▸ **WORK REQUIRED**
What this exercise needs is every entry restated as written, with no pictures.

▸ **DATASET ENTRIES**
+ + +

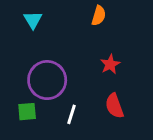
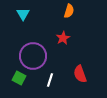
red star: (110, 64) -> (63, 38), moved
green square: (27, 112) -> (19, 78), turned 32

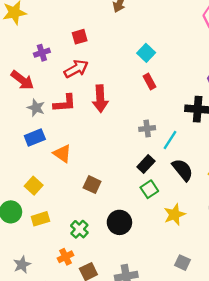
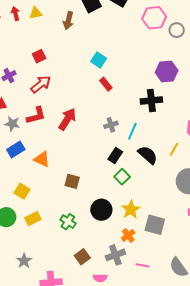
red arrow: (100, 99) -> (67, 119), moved, turned -135
yellow star: (174, 214) -> (131, 210), moved
orange cross: (66, 257) -> (128, 235), moved
gray square: (182, 263) -> (155, 225), moved, size x1.5

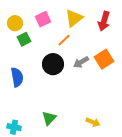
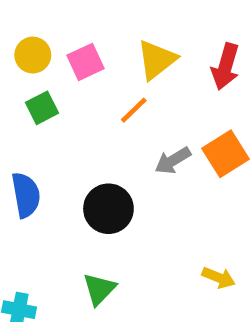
yellow circle: (15, 23) -> (33, 55), moved
black circle: (53, 64) -> (108, 209), moved
yellow arrow: (93, 122) -> (219, 278), moved

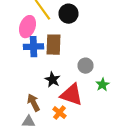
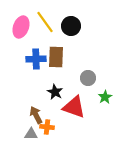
pink ellipse: (28, 27) -> (21, 27), moved
orange cross: (60, 113) -> (47, 127), moved, turned -32

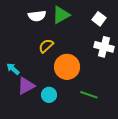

+ + +

▸ **EXERCISE RESPONSE**
red star: (110, 64) -> (63, 38), moved
green square: (27, 112) -> (19, 78), turned 32

red arrow: (100, 99) -> (67, 119), moved, turned -135
yellow star: (174, 214) -> (131, 210), moved
orange cross: (66, 257) -> (128, 235), moved
gray square: (182, 263) -> (155, 225), moved, size x1.5

yellow circle: (15, 23) -> (33, 55), moved
black circle: (53, 64) -> (108, 209), moved
yellow arrow: (93, 122) -> (219, 278), moved

pink ellipse: (28, 27) -> (21, 27), moved
orange cross: (60, 113) -> (47, 127), moved, turned -32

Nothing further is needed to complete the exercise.